▸ **DIRECTIONS FOR THIS TASK**: Please swap "desktop" for "workspace" in the entries from the line with "This screenshot has height=640, width=853. I" up to and including the line with "The image size is (960, 540). In", leaving everything else unchanged. Return only those lines.

▸ **INPUT RECORDS**:
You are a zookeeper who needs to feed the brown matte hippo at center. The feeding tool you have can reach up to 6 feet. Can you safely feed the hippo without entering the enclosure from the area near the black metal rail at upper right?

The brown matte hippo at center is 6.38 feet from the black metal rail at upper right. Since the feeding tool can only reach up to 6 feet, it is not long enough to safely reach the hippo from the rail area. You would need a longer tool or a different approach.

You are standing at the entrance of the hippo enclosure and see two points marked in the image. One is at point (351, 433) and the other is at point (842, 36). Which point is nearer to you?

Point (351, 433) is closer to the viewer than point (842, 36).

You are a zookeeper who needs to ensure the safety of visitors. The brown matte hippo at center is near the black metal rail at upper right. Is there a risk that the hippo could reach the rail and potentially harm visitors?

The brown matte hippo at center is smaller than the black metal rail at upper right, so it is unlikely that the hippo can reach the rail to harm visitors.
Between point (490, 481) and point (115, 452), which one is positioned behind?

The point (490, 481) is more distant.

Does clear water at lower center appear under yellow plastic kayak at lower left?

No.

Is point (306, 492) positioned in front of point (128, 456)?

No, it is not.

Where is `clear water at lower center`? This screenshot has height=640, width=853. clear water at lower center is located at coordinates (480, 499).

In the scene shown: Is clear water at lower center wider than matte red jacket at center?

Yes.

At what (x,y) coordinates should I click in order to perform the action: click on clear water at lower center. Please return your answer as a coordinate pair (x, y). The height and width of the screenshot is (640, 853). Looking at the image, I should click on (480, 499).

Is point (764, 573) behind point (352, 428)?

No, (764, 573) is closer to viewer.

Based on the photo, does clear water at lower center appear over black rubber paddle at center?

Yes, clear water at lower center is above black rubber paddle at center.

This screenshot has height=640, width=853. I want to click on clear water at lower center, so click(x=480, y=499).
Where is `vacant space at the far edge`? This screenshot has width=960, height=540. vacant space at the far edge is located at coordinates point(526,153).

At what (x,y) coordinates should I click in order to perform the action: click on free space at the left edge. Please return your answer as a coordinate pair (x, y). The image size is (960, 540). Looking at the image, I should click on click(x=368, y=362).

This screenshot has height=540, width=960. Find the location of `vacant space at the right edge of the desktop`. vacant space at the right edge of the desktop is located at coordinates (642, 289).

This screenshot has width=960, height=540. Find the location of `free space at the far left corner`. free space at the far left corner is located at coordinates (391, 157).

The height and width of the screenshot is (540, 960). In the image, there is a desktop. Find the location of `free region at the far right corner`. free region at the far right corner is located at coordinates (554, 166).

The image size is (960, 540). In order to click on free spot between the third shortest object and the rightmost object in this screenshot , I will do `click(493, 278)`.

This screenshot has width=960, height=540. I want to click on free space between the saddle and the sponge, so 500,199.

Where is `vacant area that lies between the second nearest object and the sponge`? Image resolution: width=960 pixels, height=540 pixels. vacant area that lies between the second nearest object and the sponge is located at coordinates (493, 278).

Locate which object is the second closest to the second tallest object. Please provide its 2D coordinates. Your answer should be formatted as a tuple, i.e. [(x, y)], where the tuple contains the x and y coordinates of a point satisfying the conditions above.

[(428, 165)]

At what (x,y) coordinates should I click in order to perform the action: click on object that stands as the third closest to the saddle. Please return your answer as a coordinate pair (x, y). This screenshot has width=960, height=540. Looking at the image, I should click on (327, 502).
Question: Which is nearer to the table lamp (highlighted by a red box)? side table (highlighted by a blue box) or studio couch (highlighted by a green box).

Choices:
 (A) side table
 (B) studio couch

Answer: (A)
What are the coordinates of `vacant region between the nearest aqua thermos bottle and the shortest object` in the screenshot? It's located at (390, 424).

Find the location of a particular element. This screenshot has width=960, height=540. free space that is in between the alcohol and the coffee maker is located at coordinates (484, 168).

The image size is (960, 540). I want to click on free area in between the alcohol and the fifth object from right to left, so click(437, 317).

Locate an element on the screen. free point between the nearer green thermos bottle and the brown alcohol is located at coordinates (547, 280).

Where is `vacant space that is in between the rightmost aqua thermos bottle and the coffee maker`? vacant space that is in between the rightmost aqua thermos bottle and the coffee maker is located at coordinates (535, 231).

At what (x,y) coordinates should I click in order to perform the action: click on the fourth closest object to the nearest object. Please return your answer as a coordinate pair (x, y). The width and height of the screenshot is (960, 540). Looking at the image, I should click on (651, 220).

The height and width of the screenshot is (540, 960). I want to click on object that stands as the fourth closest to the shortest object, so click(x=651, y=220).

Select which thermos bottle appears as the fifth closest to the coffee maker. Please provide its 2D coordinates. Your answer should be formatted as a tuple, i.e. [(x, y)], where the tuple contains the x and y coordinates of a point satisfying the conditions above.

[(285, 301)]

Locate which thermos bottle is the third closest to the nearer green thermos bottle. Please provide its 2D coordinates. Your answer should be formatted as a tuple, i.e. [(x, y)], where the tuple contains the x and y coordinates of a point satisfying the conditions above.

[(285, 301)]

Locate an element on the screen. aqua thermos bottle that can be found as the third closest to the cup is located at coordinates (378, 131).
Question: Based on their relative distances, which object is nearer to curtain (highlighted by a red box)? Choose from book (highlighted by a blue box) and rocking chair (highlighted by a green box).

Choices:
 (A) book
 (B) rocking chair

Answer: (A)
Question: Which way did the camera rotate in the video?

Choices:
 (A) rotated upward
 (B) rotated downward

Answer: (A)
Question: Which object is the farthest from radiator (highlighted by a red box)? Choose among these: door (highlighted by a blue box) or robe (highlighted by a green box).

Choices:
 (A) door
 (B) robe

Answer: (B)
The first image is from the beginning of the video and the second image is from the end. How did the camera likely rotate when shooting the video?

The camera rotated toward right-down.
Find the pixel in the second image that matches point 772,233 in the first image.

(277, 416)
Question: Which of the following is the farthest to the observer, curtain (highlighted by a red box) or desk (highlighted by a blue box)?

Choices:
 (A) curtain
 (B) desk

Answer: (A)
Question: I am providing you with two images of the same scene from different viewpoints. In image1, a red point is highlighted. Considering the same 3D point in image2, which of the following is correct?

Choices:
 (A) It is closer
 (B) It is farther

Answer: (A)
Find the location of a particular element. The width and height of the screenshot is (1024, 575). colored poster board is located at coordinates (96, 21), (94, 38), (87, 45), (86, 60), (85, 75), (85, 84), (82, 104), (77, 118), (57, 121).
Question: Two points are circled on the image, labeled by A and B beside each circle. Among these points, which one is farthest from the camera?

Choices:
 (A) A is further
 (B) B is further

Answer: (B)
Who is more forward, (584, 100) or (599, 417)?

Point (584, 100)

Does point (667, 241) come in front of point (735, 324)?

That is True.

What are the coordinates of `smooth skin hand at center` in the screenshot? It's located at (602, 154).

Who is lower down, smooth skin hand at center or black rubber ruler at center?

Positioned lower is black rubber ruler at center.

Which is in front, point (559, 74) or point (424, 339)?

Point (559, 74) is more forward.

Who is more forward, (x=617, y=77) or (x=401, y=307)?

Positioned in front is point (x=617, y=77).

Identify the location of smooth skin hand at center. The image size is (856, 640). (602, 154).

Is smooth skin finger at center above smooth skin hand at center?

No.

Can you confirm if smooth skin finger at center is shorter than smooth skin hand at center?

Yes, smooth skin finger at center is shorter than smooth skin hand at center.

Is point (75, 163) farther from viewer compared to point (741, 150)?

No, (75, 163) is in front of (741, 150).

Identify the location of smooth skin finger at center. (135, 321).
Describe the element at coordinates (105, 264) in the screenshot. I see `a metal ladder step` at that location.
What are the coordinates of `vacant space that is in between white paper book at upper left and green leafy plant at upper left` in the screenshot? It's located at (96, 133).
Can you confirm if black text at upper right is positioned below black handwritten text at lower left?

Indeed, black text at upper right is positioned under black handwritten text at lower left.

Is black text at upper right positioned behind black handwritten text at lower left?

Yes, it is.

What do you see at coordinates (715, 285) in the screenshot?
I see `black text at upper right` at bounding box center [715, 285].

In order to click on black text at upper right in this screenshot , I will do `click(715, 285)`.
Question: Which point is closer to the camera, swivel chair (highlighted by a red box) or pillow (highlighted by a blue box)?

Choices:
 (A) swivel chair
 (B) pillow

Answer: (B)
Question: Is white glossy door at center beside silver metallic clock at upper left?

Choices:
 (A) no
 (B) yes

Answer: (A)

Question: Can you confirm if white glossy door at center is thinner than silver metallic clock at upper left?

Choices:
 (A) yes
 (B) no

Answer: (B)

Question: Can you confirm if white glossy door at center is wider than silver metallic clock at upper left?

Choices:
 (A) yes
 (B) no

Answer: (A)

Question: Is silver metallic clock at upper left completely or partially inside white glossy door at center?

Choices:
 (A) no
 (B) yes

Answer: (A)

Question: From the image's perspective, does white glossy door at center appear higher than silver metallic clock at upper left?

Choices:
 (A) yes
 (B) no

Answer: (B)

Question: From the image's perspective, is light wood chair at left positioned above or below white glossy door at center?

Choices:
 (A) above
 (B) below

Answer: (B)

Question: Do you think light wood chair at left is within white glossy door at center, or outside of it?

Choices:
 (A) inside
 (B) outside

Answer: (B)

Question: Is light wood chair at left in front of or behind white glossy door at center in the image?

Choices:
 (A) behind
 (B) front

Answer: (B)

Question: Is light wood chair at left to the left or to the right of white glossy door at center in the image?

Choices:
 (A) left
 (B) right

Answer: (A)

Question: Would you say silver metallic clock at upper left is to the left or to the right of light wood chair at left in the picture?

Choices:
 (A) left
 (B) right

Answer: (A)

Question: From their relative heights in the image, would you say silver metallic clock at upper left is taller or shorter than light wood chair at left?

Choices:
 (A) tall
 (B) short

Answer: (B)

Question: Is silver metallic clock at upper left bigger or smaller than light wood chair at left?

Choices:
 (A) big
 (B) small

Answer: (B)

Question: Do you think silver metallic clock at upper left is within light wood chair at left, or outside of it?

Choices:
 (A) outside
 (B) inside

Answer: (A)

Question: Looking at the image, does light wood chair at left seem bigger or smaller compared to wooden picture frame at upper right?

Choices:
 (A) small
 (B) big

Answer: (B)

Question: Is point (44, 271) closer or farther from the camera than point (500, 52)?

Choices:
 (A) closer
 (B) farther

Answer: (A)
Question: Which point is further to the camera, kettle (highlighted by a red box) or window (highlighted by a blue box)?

▸ **THE REPLY**:
This screenshot has height=640, width=853. I want to click on clear water at lower center, so click(x=480, y=499).
Where is `vacant space at the far edge`? This screenshot has width=960, height=540. vacant space at the far edge is located at coordinates point(526,153).

At what (x,y) coordinates should I click in order to perform the action: click on free space at the left edge. Please return your answer as a coordinate pair (x, y). The image size is (960, 540). Looking at the image, I should click on click(x=368, y=362).

This screenshot has height=540, width=960. Find the location of `vacant space at the right edge of the workspace`. vacant space at the right edge of the workspace is located at coordinates (642, 289).

This screenshot has width=960, height=540. Find the location of `free space at the far left corner`. free space at the far left corner is located at coordinates (391, 157).

The height and width of the screenshot is (540, 960). In the image, there is a workspace. Find the location of `free region at the far right corner`. free region at the far right corner is located at coordinates (554, 166).

The image size is (960, 540). In order to click on free spot between the third shortest object and the rightmost object in this screenshot , I will do `click(493, 278)`.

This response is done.